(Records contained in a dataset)
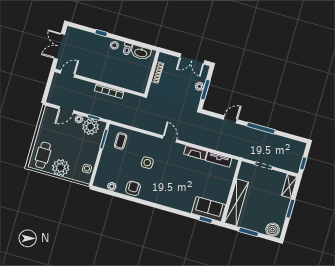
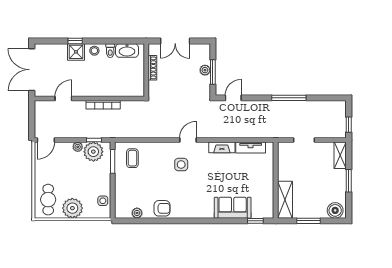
shower: (99, 42) -> (76, 52), added
double door: (59, 46) -> (32, 70), width x1.37
double door: (192, 59) -> (175, 41), moved
door: (68, 74) -> (63, 99), moved
door: (66, 110) -> (46, 140), moved
door: (230, 119) -> (233, 98), moved
door: (170, 139) -> (188, 140), hinge flipped
side table: (147, 163) -> (181, 165), moved
armchair: (133, 188) -> (162, 208), turned 90
shelving: (236, 202) -> (285, 200), width x0.68
sofa: (209, 209) -> (233, 208), moved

◆ **HOW TO COMPLETE THIS TASK**
Go through the records above and copy every line with the word "width".

◆ **TASK SOLUTION**
double door: (59, 46) -> (32, 70), width x1.37
shelving: (236, 202) -> (285, 200), width x0.68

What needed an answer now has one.